EXERCISE DETAILS
Return the listing exactly as it appears, but strip out the images.

RECORDS FOR THE TASK
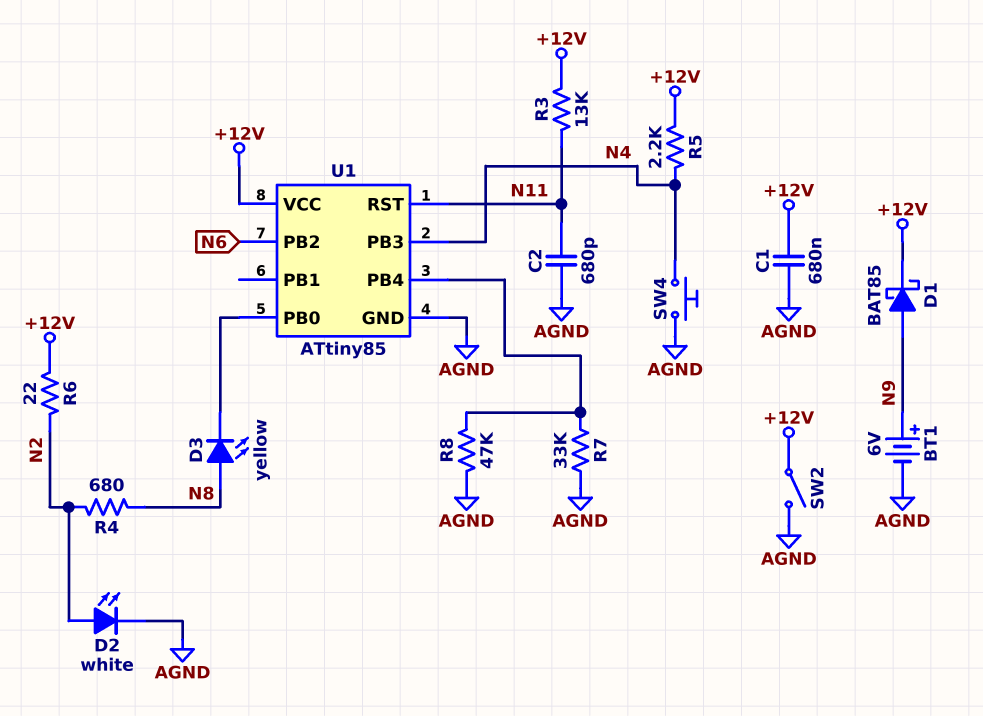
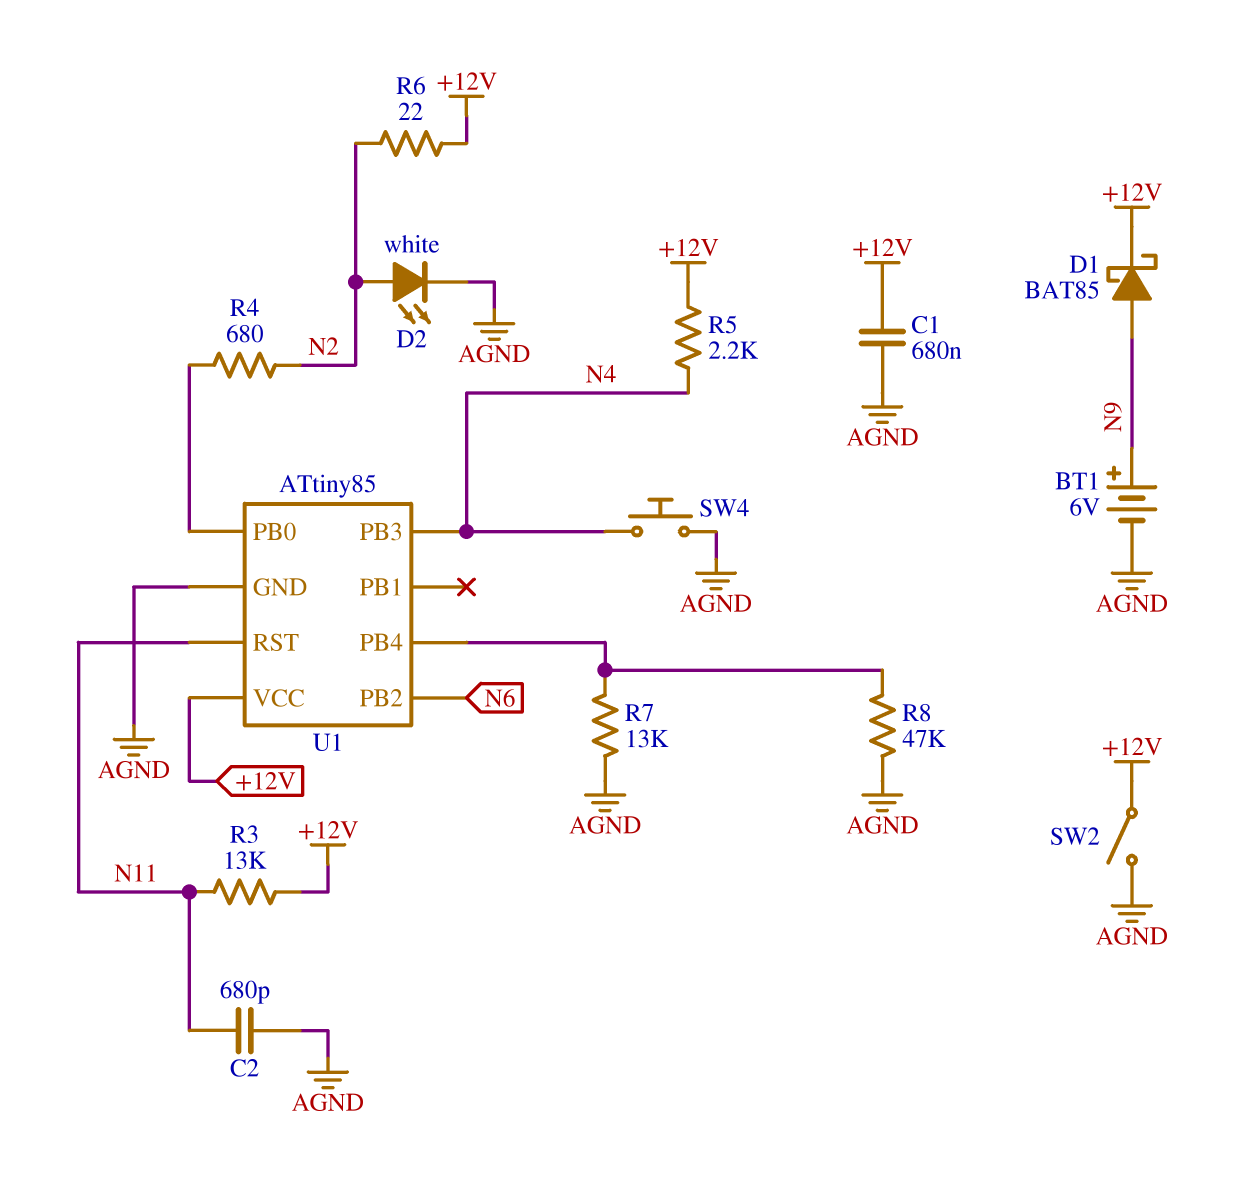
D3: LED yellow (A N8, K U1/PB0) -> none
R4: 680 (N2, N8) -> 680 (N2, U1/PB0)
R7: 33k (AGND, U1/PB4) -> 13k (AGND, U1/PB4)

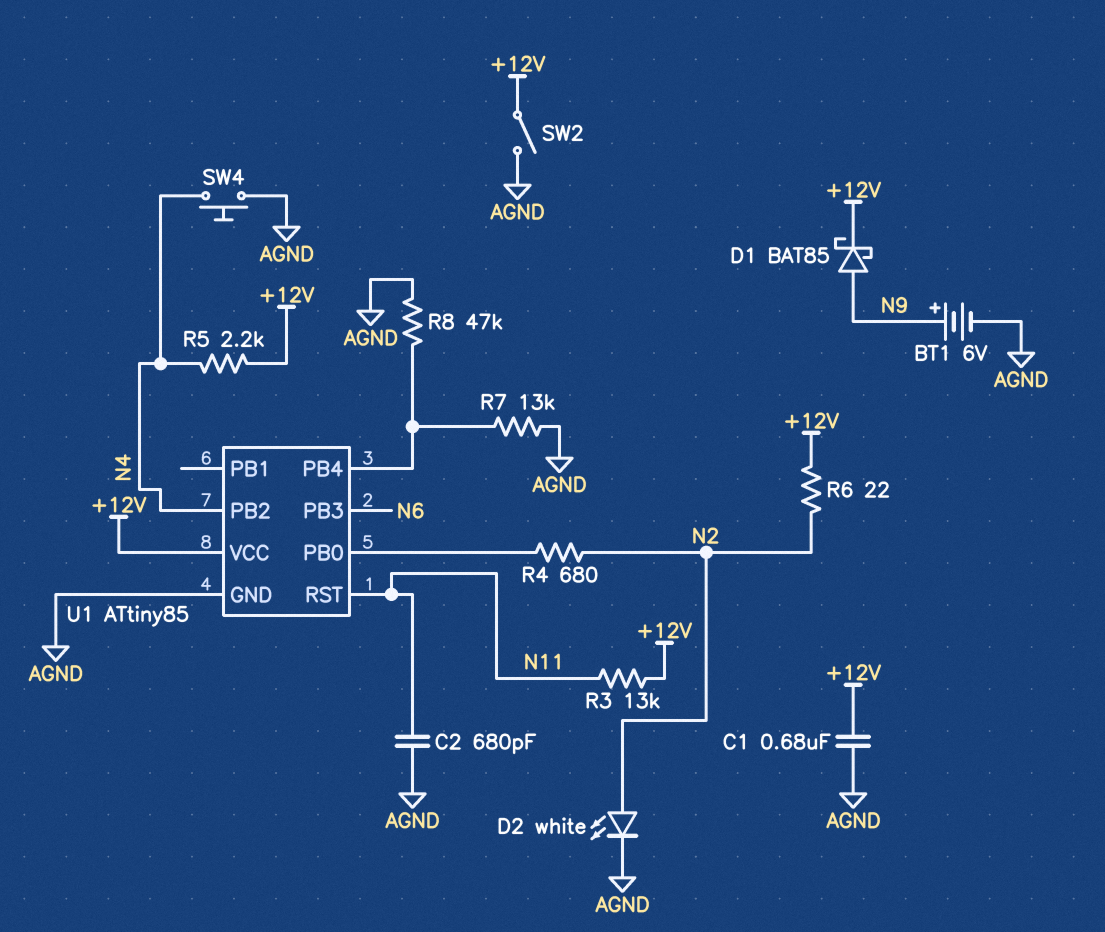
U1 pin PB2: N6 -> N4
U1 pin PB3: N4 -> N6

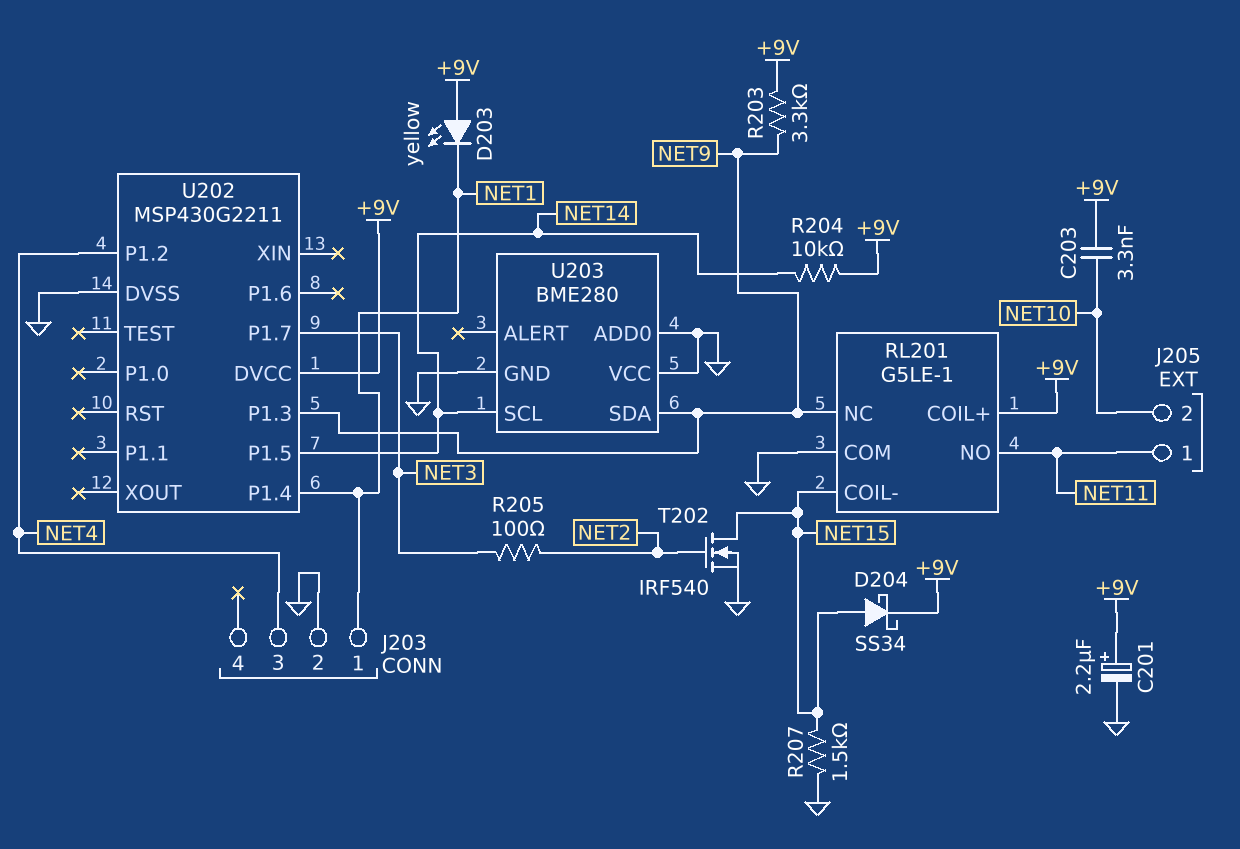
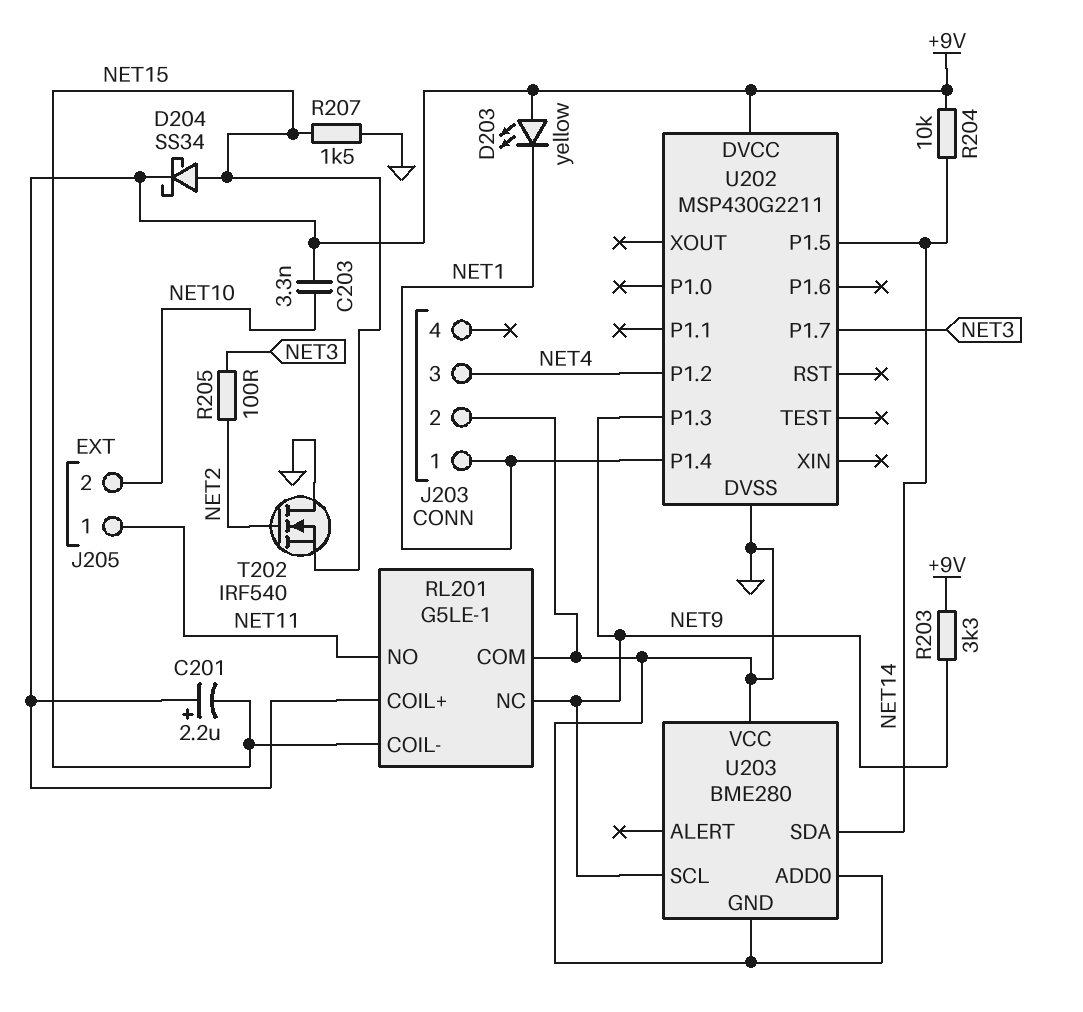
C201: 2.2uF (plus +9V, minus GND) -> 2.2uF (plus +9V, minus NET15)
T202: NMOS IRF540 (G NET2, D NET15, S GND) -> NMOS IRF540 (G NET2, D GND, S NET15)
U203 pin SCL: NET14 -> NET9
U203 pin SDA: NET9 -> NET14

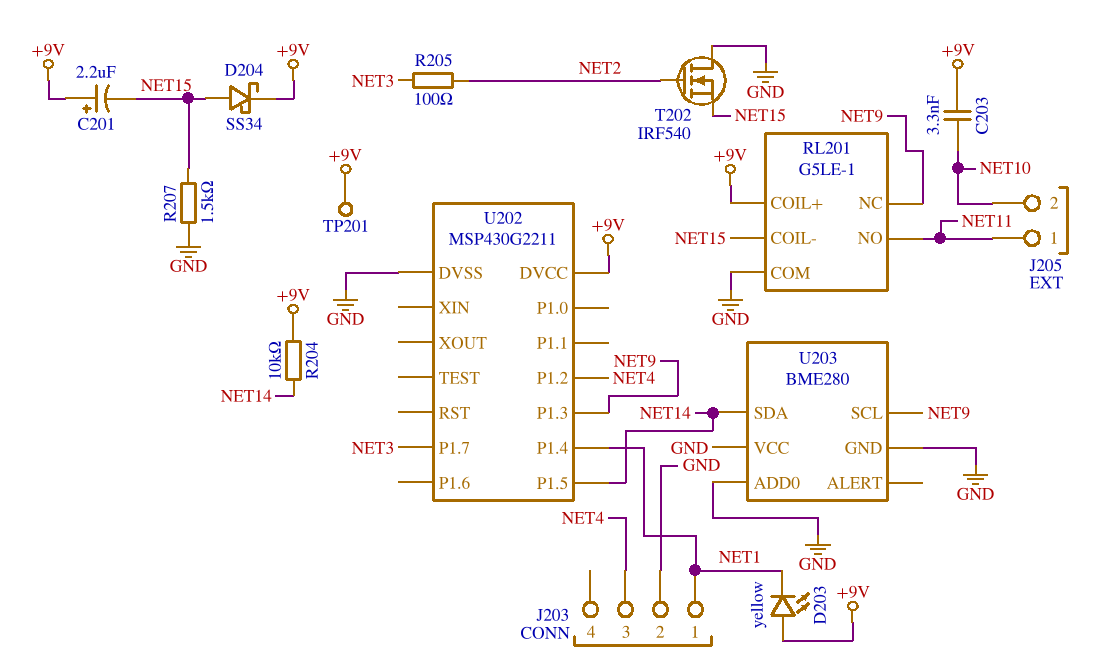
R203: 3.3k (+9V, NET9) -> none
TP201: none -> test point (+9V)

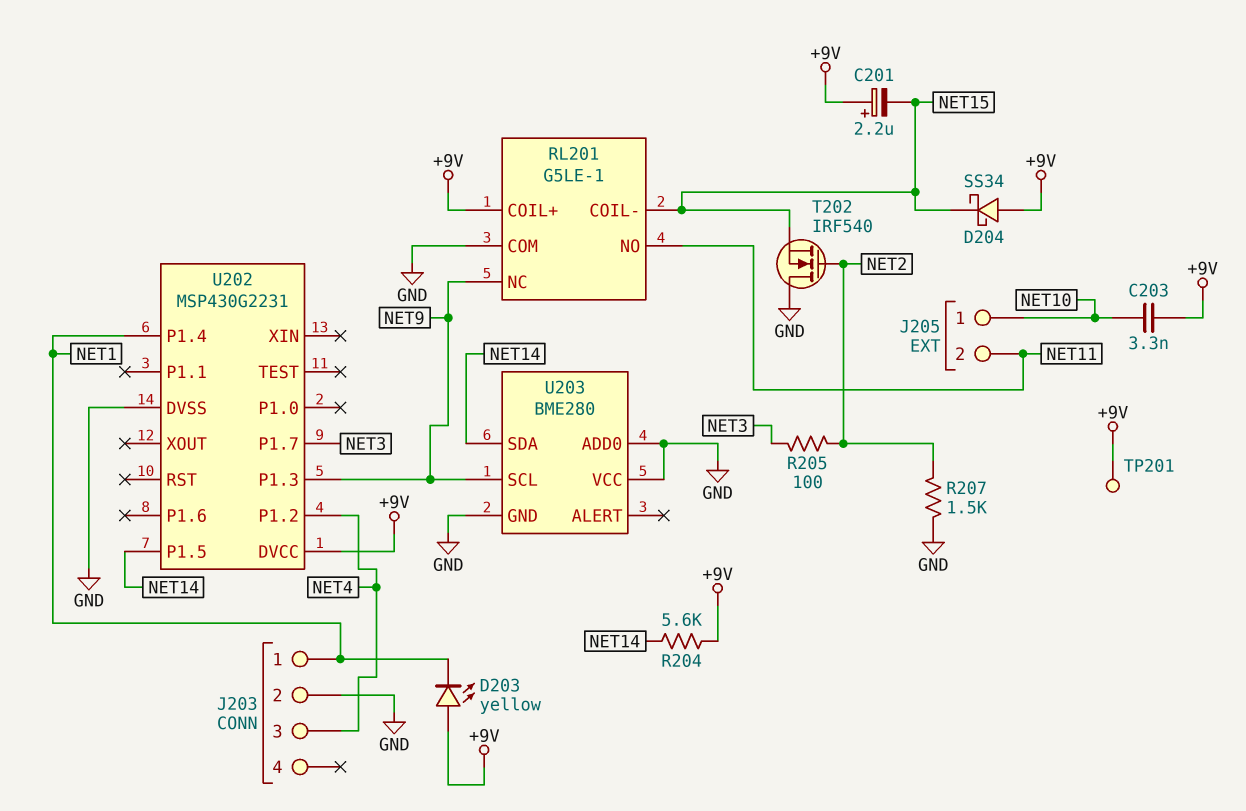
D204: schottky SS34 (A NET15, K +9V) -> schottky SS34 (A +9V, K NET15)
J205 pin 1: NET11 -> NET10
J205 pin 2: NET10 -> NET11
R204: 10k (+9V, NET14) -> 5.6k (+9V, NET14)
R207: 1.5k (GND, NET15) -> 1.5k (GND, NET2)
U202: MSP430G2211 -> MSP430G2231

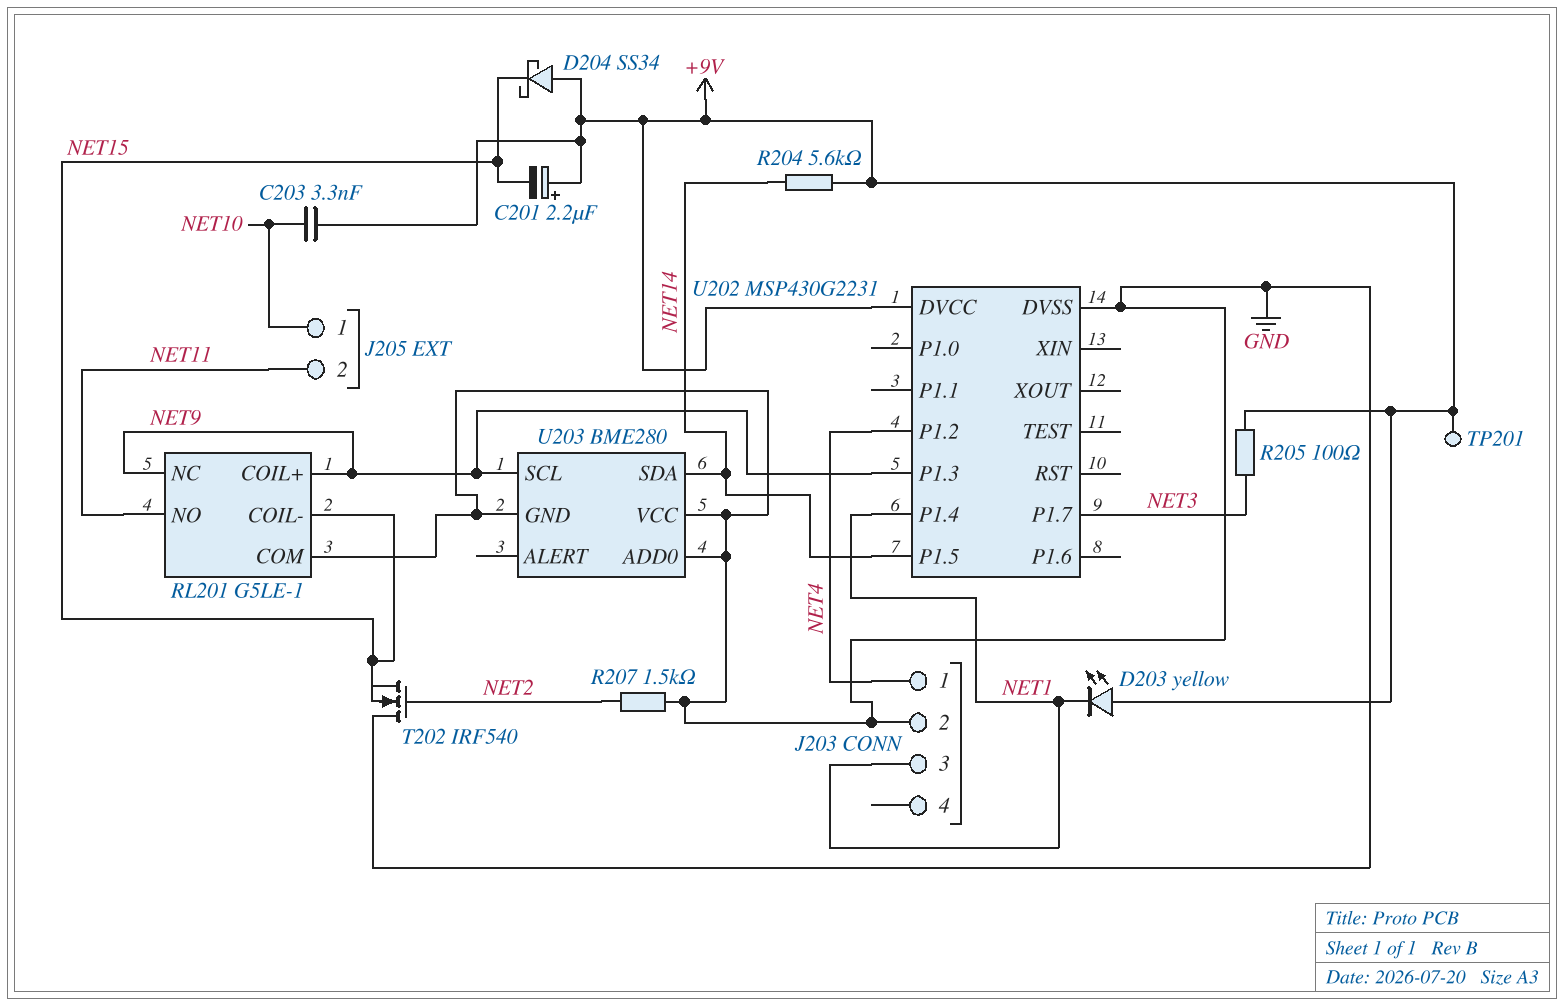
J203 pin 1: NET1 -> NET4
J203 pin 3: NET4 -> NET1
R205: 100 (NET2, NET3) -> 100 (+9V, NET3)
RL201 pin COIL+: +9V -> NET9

WORKED SOLUTION
D3: LED yellow (A N8, K U1/PB0) -> none
R4: 680 (N2, N8) -> 680 (N2, U1/PB0)
R7: 33k (AGND, U1/PB4) -> 13k (AGND, U1/PB4)

U1 pin PB2: N6 -> N4
U1 pin PB3: N4 -> N6

C201: 2.2uF (plus +9V, minus GND) -> 2.2uF (plus +9V, minus NET15)
T202: NMOS IRF540 (G NET2, D NET15, S GND) -> NMOS IRF540 (G NET2, D GND, S NET15)
U203 pin SCL: NET14 -> NET9
U203 pin SDA: NET9 -> NET14

R203: 3.3k (+9V, NET9) -> none
TP201: none -> test point (+9V)

D204: schottky SS34 (A NET15, K +9V) -> schottky SS34 (A +9V, K NET15)
J205 pin 1: NET11 -> NET10
J205 pin 2: NET10 -> NET11
R204: 10k (+9V, NET14) -> 5.6k (+9V, NET14)
R207: 1.5k (GND, NET15) -> 1.5k (GND, NET2)
U202: MSP430G2211 -> MSP430G2231

J203 pin 1: NET1 -> NET4
J203 pin 3: NET4 -> NET1
R205: 100 (NET2, NET3) -> 100 (+9V, NET3)
RL201 pin COIL+: +9V -> NET9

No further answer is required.